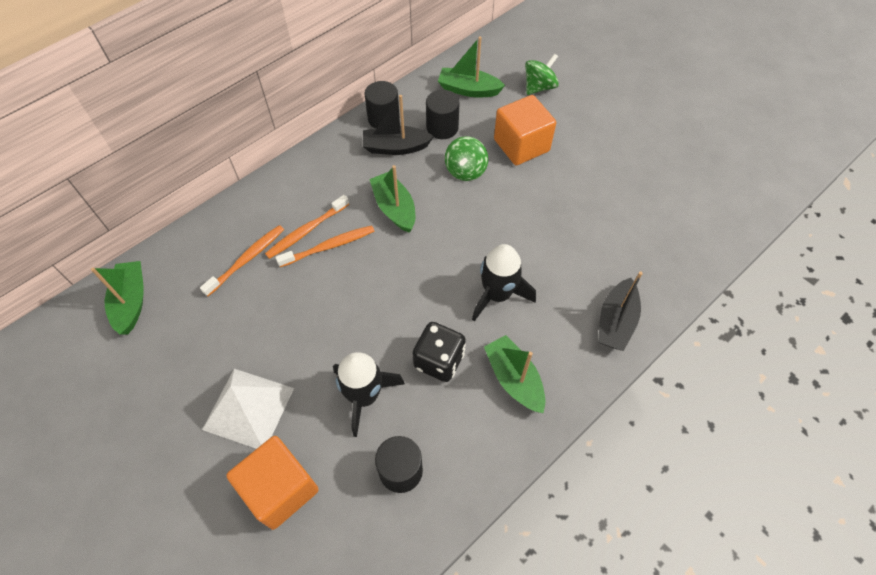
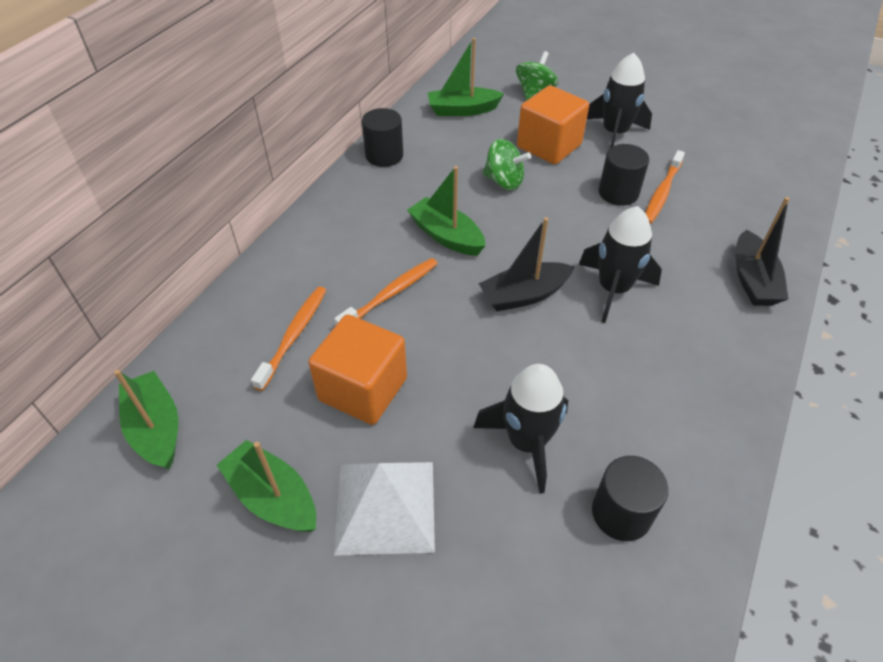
camera: 20 degrees left, 10 degrees down
orange cube [226,436,319,530] -> orange cube moved to [308,314,407,425]
orange toothbrush [265,195,349,259] -> orange toothbrush moved to [645,150,685,224]
black boat [363,95,434,155] -> black boat moved to [478,217,575,311]
black dice [413,322,466,382] -> none
black cylinder [426,90,460,139] -> black cylinder moved to [599,144,649,206]
green spinning top [445,136,488,181] -> green spinning top turned 60 degrees counterclockwise [483,139,531,190]
green boat [484,335,546,413] -> green boat moved to [217,440,316,532]
none -> black rocket [587,52,652,148]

* _Task brief_
Print exactly the lines of the records from the one containing "green boat [484,335,546,413]" through the end, and nothing besides them.

* _Result of the task_
green boat [484,335,546,413] -> green boat moved to [217,440,316,532]
none -> black rocket [587,52,652,148]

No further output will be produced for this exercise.